#### EXCERPTED DATA
********

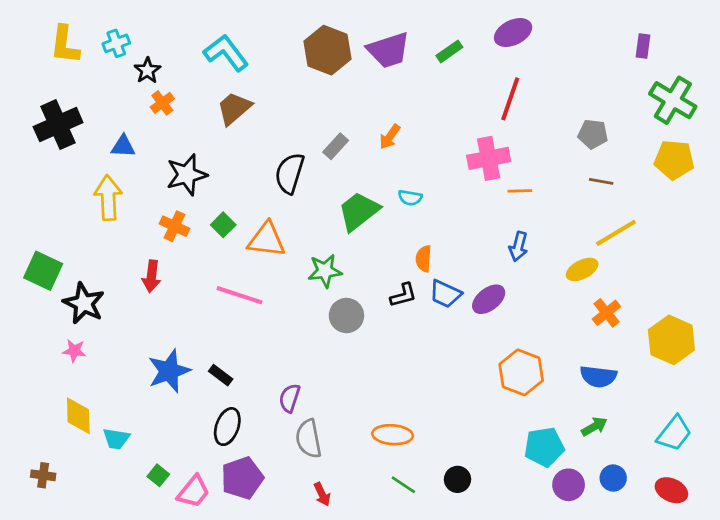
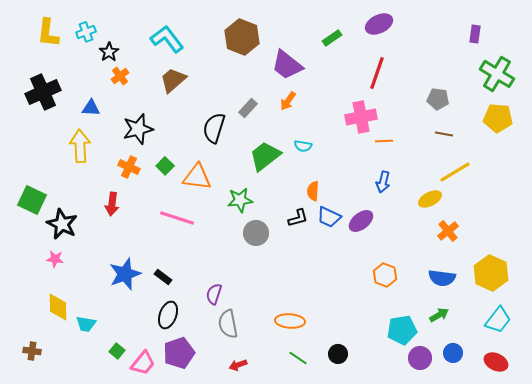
purple trapezoid: (388, 50) -> (287, 65), moved, turned 56
yellow hexagon: (671, 340) -> (491, 273), moved
orange hexagon: (521, 372) -> (385, 275), size x0.7
red arrow: (322, 494) -> (238, 365), turned 96

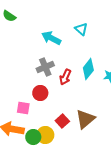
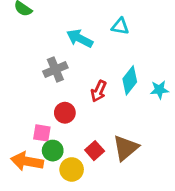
cyan triangle: (81, 29) -> (120, 26), turned -32
gray cross: (45, 67) -> (55, 69), moved
green circle: (33, 137) -> (53, 151), moved

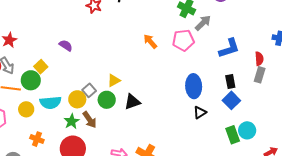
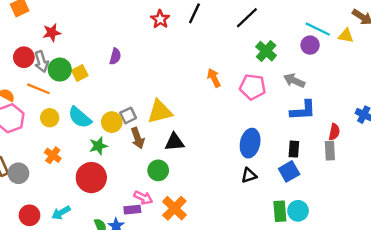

********

#### WHAT TO DO
In the listing above, how many of the lines include "moved"? Give only the figure.

#### EXERCISE RESPONSE
4